# INFORMATION SHOWN
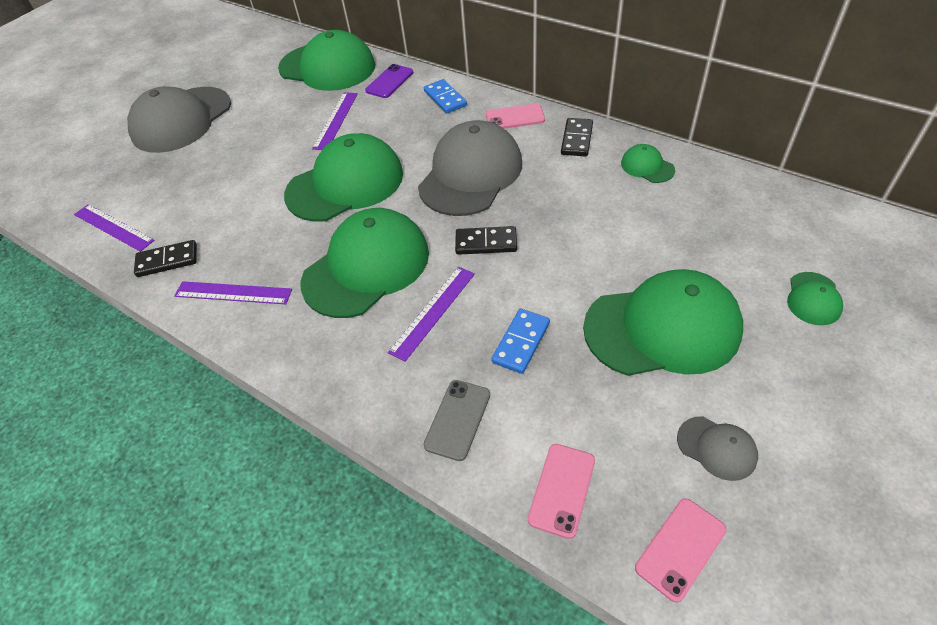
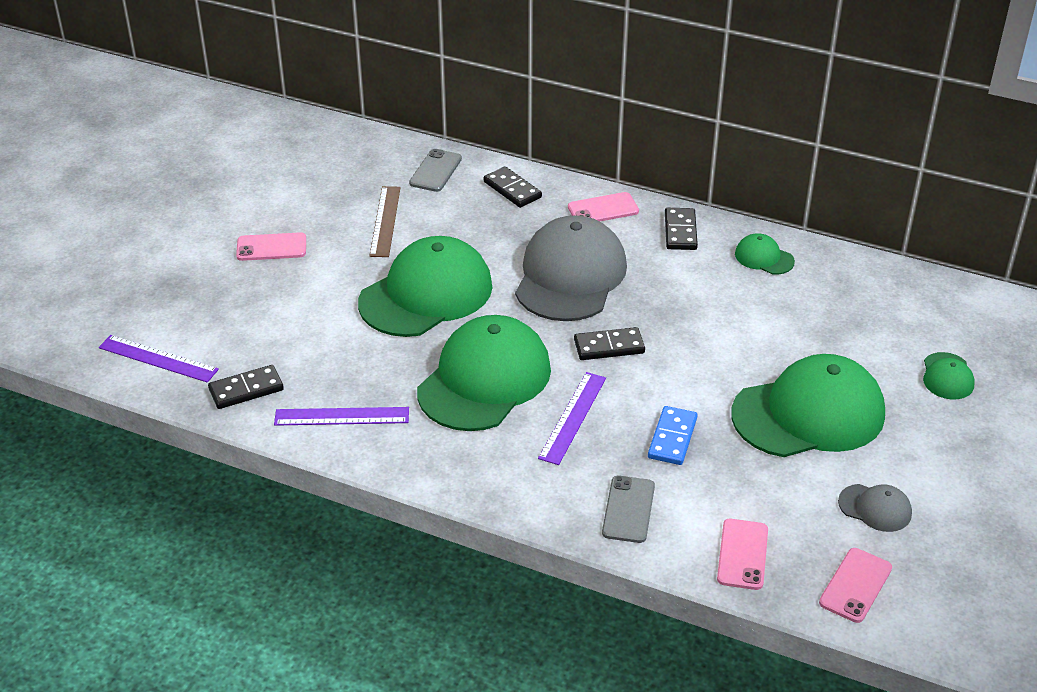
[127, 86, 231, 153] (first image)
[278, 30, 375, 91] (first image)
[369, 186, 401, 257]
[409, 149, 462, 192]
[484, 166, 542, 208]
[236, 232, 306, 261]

# EXERCISE BRIEF
Set down, unchanged, the line that contains "[369, 186, 401, 257]" together with every later line in the records, through the last one.

# TASK RESPONSE
[369, 186, 401, 257]
[409, 149, 462, 192]
[484, 166, 542, 208]
[236, 232, 306, 261]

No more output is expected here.